══ Records shown ══

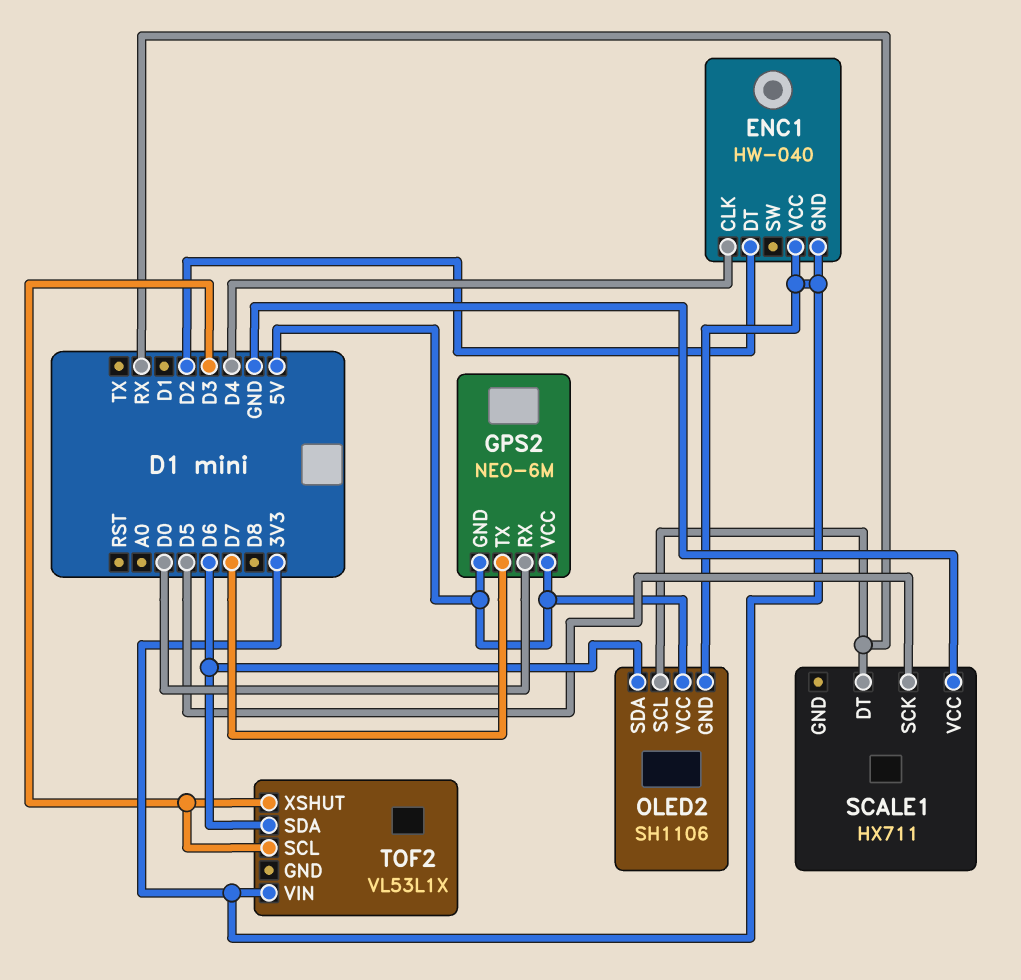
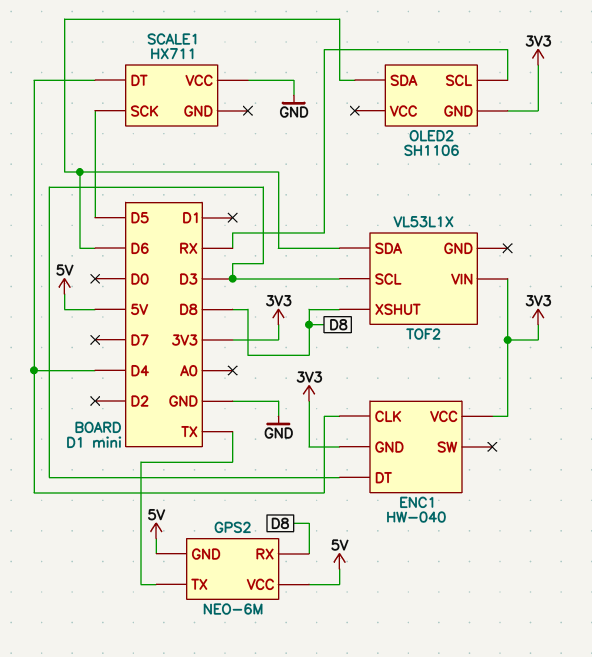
ENC1 pin DT: D2 -> D3
GPS2 pin RX: D0 -> D8
GPS2 pin TX: D7 -> TX
OLED2 pin VCC: 5V -> none
SCALE1 pin DT: RX -> D4
TOF2 pin XSHUT: D3 -> D8

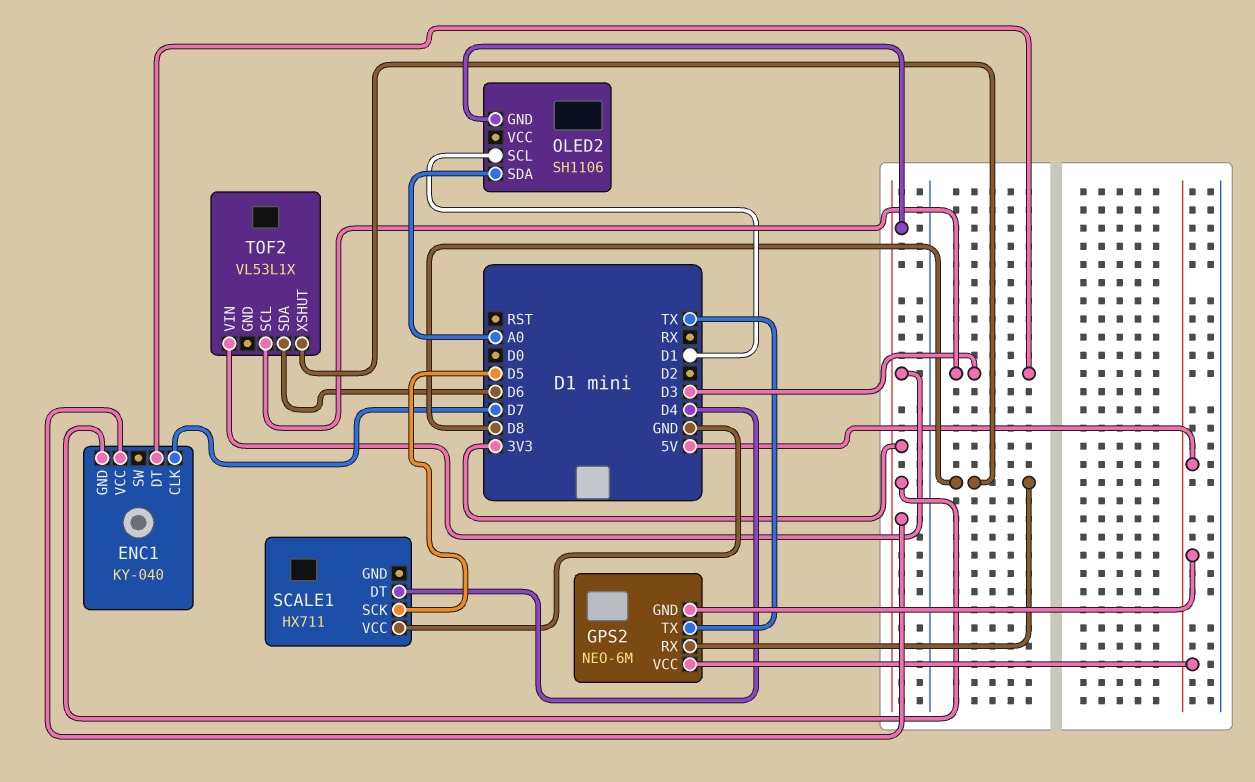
ENC1: HW-040 -> KY-040
ENC1 pin CLK: D4 -> D7
OLED2 pin SCL: RX -> D1
OLED2 pin SDA: D6 -> A0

═══

→ Problem to solve: There is one span to return: the line holding "ENC1 pin CLK: D4 -> D7" and every line after it through the end of the listing above; please give it exactly and add nothing.

→ Solution for this problem:
ENC1 pin CLK: D4 -> D7
OLED2 pin SCL: RX -> D1
OLED2 pin SDA: D6 -> A0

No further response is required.